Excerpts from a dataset
————
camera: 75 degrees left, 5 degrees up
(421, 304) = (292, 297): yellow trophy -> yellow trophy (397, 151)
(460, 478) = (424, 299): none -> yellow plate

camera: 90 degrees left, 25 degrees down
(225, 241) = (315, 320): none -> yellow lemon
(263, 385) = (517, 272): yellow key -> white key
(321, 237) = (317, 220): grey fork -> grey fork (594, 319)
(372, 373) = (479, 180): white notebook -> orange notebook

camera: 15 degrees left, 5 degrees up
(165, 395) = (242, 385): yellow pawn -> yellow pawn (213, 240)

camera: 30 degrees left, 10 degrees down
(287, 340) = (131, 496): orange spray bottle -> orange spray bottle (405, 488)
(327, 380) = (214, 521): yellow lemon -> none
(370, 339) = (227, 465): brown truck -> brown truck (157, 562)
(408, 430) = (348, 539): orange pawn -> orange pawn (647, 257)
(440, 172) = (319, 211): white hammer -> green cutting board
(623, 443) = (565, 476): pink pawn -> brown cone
————
*DIRECTIONS FOR THIS TASK*.
Set down verbatim only the lines between the start of the data above and the line with "(372, 373) = (479, 180): white", both boundaries included.

*REPLY TO THE EXERCISE*.
camera: 75 degrees left, 5 degrees up
(421, 304) = (292, 297): yellow trophy -> yellow trophy (397, 151)
(460, 478) = (424, 299): none -> yellow plate

camera: 90 degrees left, 25 degrees down
(225, 241) = (315, 320): none -> yellow lemon
(263, 385) = (517, 272): yellow key -> white key
(321, 237) = (317, 220): grey fork -> grey fork (594, 319)
(372, 373) = (479, 180): white notebook -> orange notebook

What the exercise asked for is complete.